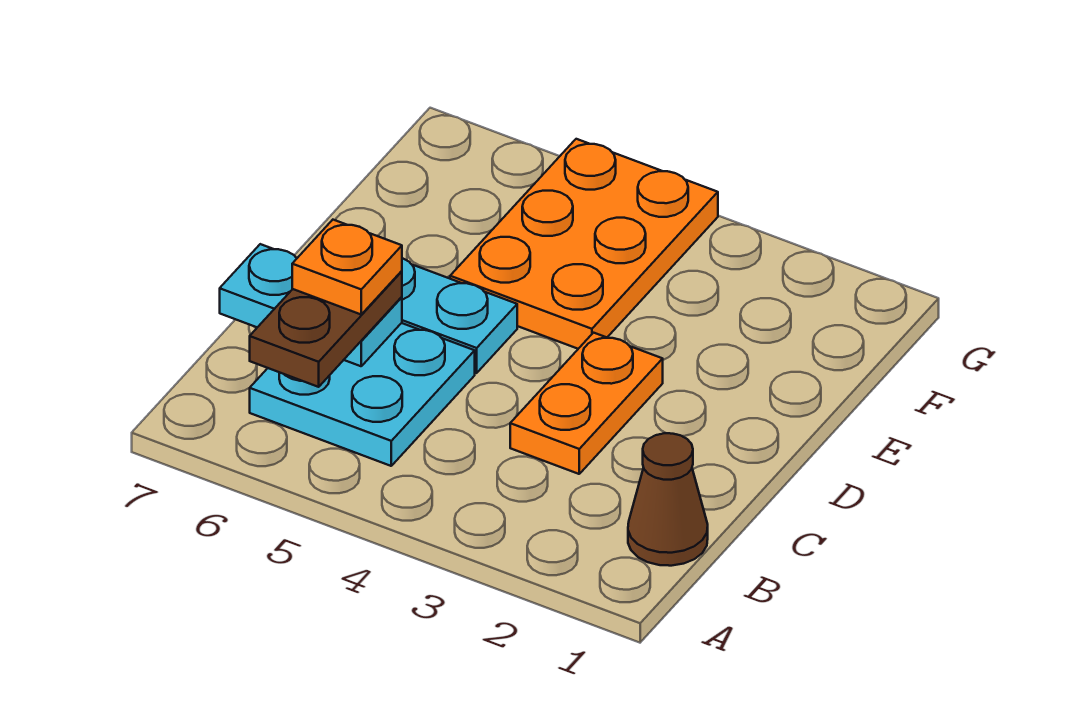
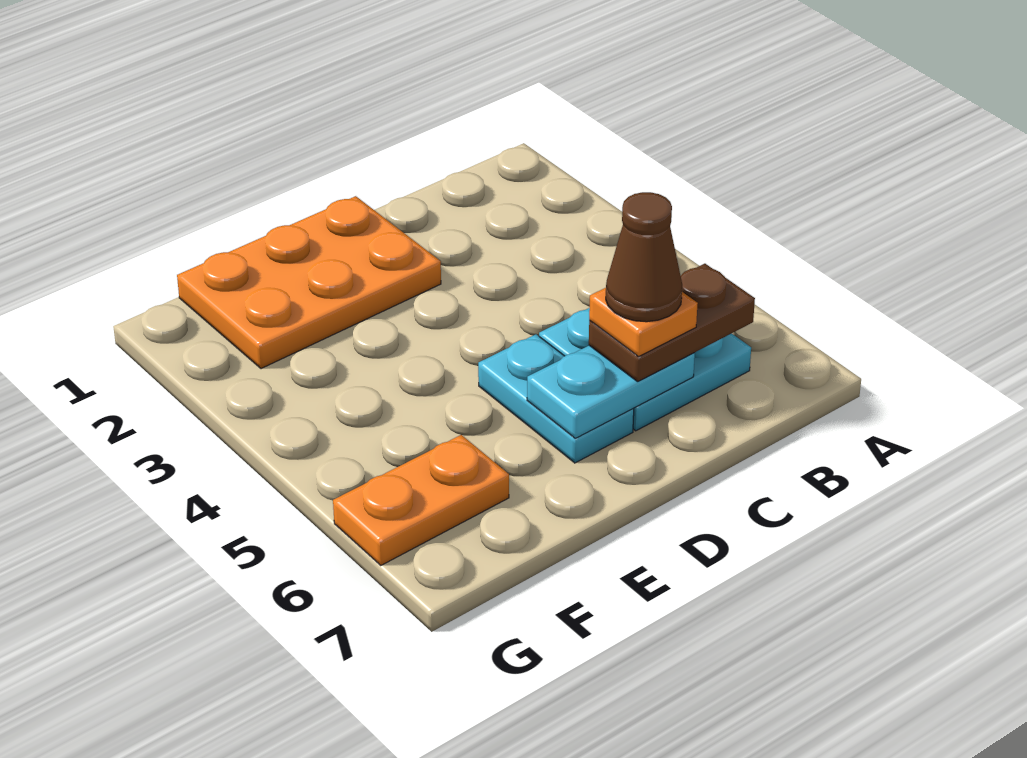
brown cone B1 level 1 -> brown cone C6 level 5
orange plate C3:D3 level 1 -> orange plate F6:G6 level 1
cyan plate C6:C7 level 2 -> cyan plate C6:D6 level 2
orange plate E4:G5 level 1 -> orange plate D1:F2 level 1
□ □ □
Copy all the lines of data exactly as they appear, dropping any images.

## RESPONSE
brown cone B1 level 1 -> brown cone C6 level 5
orange plate C3:D3 level 1 -> orange plate F6:G6 level 1
cyan plate C6:C7 level 2 -> cyan plate C6:D6 level 2
orange plate E4:G5 level 1 -> orange plate D1:F2 level 1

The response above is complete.